> _The task_: Return each line in the records below that includes "clock".

> _Object state change records_:

──────────────────────────────

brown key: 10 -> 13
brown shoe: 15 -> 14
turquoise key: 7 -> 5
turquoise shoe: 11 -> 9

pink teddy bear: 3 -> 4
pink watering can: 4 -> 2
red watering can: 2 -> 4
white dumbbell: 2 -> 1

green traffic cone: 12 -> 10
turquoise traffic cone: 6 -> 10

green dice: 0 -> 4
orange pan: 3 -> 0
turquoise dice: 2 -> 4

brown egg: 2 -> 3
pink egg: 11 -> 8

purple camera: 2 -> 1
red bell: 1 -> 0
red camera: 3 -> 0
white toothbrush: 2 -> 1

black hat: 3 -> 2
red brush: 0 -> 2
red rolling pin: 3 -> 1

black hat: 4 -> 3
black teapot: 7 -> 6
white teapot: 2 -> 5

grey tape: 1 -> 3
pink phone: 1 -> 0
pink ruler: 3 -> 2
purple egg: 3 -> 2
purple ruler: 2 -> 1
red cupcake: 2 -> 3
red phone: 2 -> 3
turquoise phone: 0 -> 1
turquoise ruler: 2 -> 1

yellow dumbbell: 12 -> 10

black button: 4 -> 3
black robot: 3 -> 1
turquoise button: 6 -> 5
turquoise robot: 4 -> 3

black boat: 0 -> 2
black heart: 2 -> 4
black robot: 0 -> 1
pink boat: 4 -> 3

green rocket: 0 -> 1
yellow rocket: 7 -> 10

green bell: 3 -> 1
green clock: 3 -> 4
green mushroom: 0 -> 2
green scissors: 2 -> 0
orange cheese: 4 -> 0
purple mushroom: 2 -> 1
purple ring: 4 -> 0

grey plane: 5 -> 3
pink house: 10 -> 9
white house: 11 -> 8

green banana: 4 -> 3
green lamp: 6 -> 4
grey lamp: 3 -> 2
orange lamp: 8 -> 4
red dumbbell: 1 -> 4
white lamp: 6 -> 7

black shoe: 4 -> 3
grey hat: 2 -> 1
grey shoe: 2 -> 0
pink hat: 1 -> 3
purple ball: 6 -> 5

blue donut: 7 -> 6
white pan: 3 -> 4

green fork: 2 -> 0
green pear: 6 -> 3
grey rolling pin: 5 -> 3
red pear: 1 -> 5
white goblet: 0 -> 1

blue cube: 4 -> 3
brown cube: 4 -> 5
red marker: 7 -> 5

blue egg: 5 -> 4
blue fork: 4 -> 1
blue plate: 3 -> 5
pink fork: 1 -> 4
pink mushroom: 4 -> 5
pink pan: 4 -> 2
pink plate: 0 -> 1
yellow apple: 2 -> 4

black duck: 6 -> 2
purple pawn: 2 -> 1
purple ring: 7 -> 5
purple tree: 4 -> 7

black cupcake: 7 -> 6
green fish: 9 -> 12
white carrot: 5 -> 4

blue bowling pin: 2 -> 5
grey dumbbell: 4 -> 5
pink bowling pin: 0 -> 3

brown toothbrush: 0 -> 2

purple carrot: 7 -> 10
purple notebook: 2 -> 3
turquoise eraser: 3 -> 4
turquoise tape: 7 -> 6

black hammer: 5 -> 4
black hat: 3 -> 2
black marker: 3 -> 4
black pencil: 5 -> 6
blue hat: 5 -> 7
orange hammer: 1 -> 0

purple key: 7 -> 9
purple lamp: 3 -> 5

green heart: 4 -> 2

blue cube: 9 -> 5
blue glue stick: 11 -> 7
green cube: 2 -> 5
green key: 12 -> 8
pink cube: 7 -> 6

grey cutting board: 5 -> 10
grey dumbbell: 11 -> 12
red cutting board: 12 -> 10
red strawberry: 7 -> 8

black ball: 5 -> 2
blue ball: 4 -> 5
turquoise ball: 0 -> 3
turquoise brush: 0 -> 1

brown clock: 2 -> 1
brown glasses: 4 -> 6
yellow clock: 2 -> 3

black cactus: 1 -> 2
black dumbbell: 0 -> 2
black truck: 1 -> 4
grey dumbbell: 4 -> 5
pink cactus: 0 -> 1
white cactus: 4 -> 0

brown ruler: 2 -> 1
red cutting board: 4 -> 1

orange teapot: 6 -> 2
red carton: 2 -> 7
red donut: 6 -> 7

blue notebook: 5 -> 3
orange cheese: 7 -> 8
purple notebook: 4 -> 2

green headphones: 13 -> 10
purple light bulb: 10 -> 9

──────────────────────────────

> _Response to this exercise_:
green clock: 3 -> 4
brown clock: 2 -> 1
yellow clock: 2 -> 3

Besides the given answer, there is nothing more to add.